## What needs to be done
Each line of the data below that carries the word "yellow" needs to be copied.
───── Raw data ─────
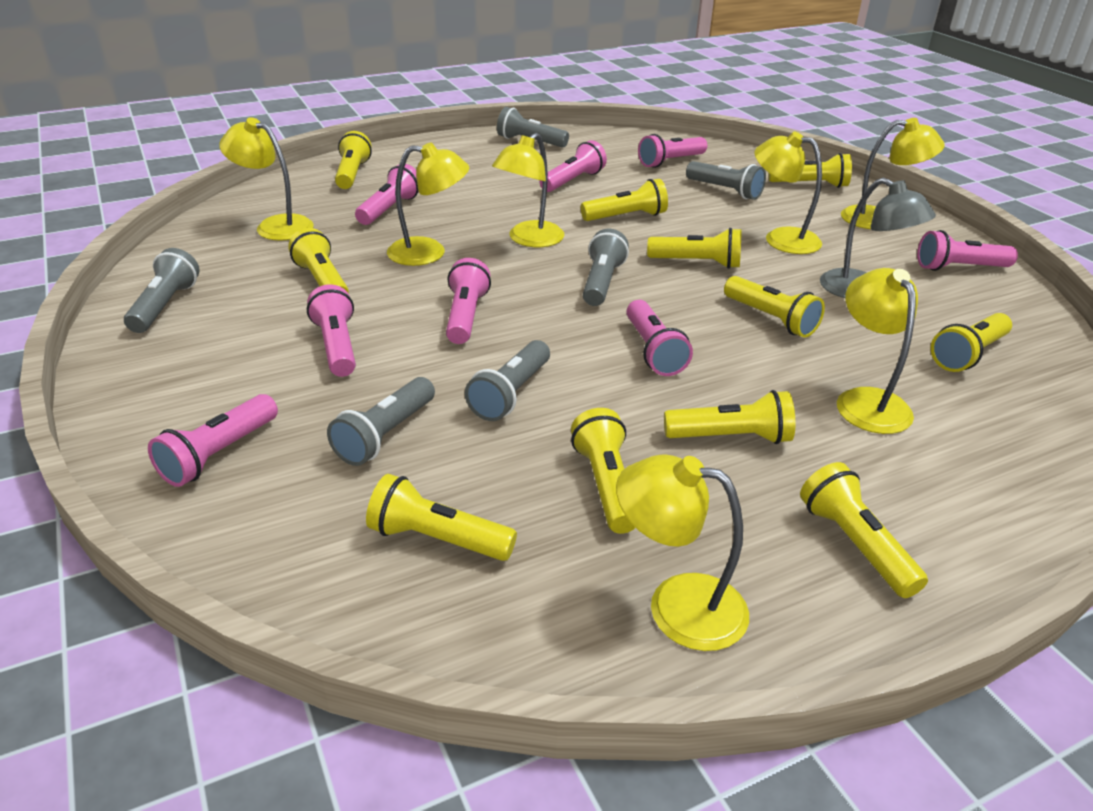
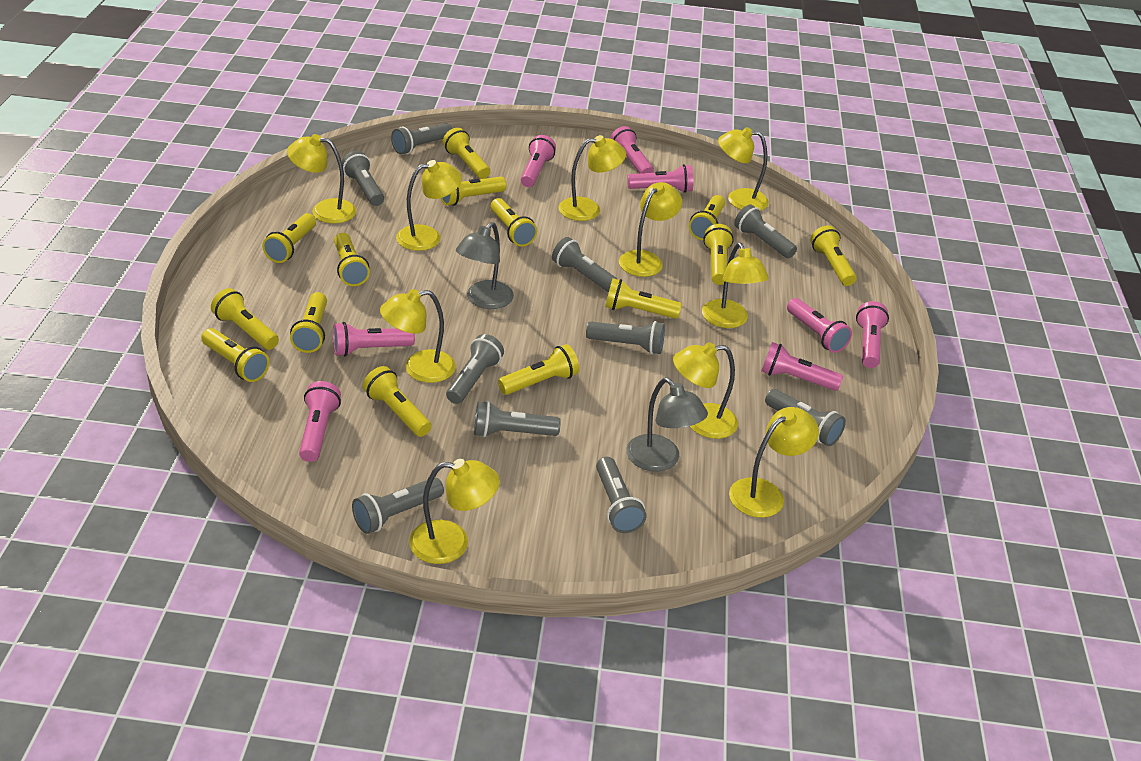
grey flashlight: 6 -> 10
grey lamp: 1 -> 2
yellow flashlight: 11 -> 14
yellow lamp: 7 -> 10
─────
## Solution to this problem
yellow flashlight: 11 -> 14
yellow lamp: 7 -> 10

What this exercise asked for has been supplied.